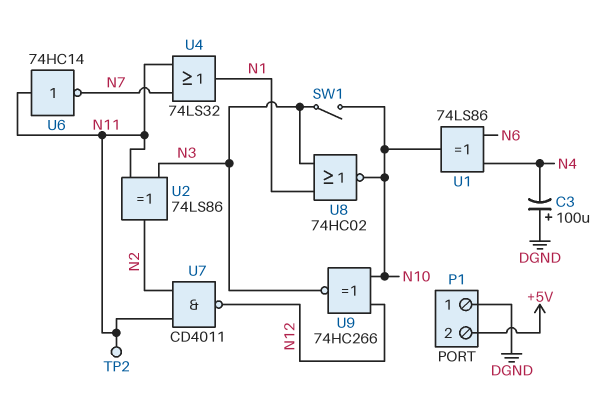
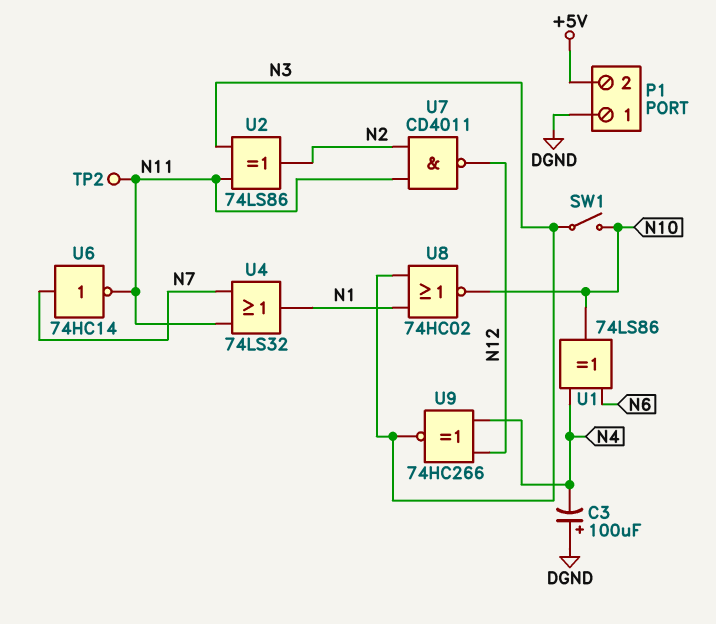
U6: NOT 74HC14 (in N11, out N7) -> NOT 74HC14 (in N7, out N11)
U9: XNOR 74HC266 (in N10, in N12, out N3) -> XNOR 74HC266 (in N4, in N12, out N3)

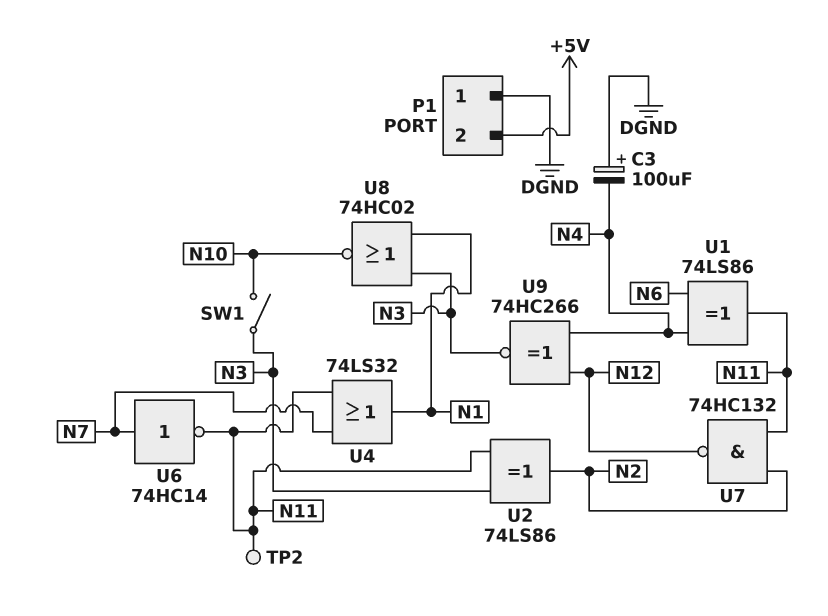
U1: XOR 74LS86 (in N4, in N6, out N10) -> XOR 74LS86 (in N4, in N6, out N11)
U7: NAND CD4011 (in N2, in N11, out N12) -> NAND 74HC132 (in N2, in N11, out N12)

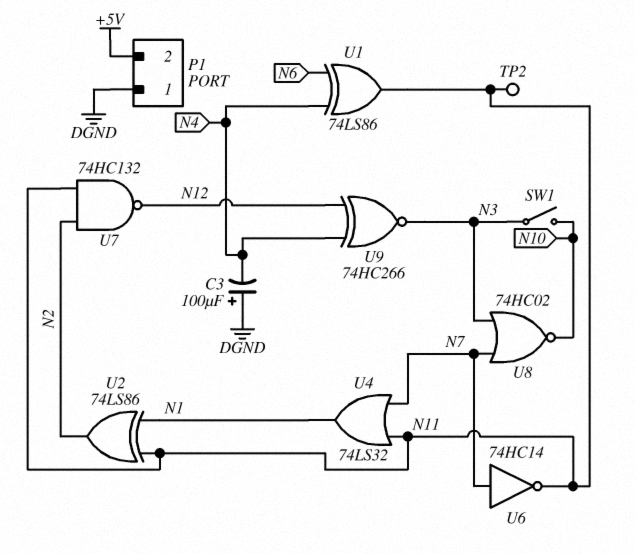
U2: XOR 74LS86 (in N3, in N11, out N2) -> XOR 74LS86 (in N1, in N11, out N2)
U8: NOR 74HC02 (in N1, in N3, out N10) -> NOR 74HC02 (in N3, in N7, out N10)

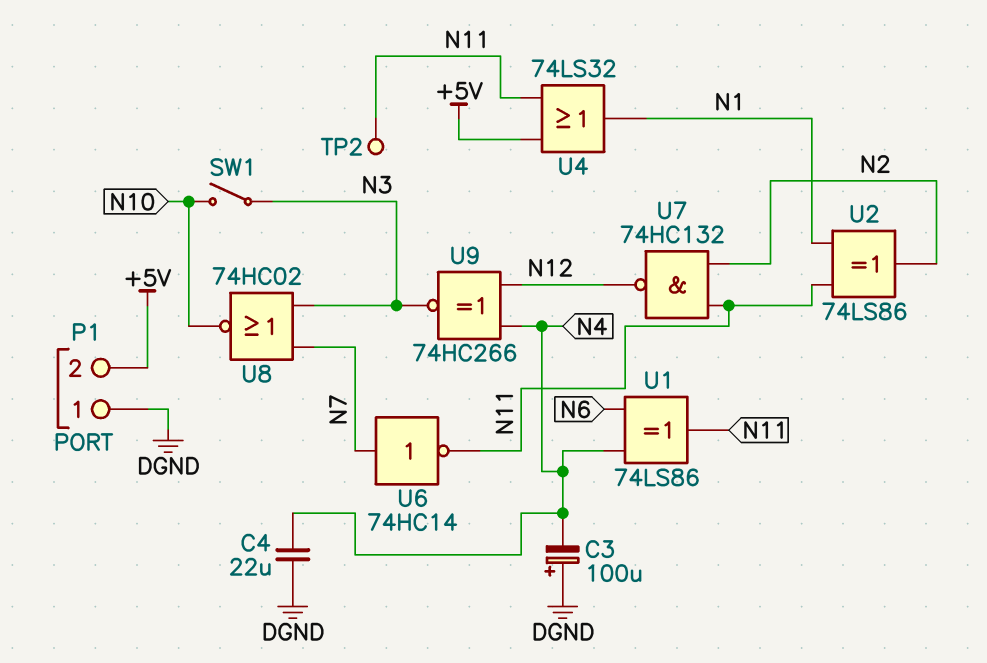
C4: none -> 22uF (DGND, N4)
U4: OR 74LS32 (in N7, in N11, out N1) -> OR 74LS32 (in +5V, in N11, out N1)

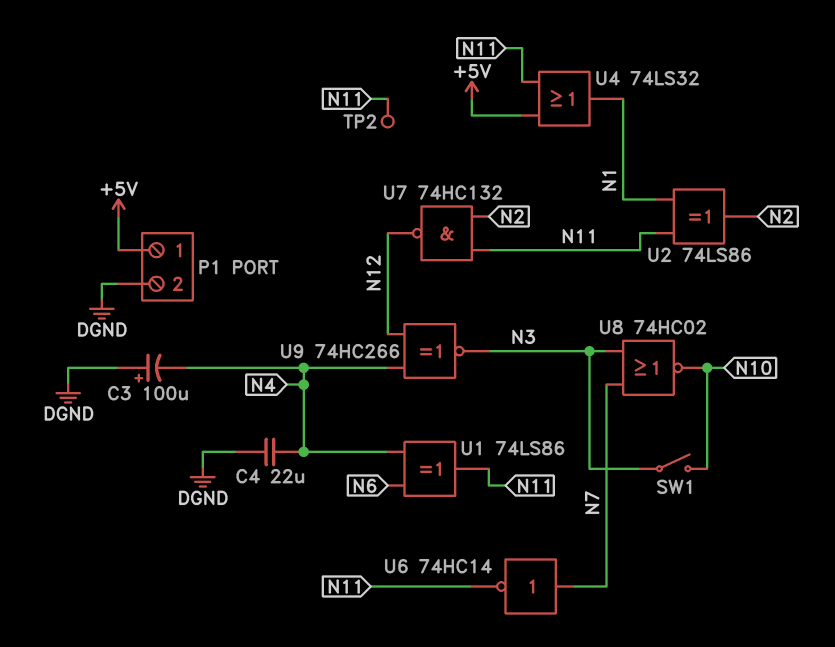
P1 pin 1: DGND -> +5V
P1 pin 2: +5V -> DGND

^^^^

◆ **Requirement**
Transcribe every line of the data exactly. No pictures go in the copy.

◆ **Exercise solution**
U6: NOT 74HC14 (in N11, out N7) -> NOT 74HC14 (in N7, out N11)
U9: XNOR 74HC266 (in N10, in N12, out N3) -> XNOR 74HC266 (in N4, in N12, out N3)

U1: XOR 74LS86 (in N4, in N6, out N10) -> XOR 74LS86 (in N4, in N6, out N11)
U7: NAND CD4011 (in N2, in N11, out N12) -> NAND 74HC132 (in N2, in N11, out N12)

U2: XOR 74LS86 (in N3, in N11, out N2) -> XOR 74LS86 (in N1, in N11, out N2)
U8: NOR 74HC02 (in N1, in N3, out N10) -> NOR 74HC02 (in N3, in N7, out N10)

C4: none -> 22uF (DGND, N4)
U4: OR 74LS32 (in N7, in N11, out N1) -> OR 74LS32 (in +5V, in N11, out N1)

P1 pin 1: DGND -> +5V
P1 pin 2: +5V -> DGND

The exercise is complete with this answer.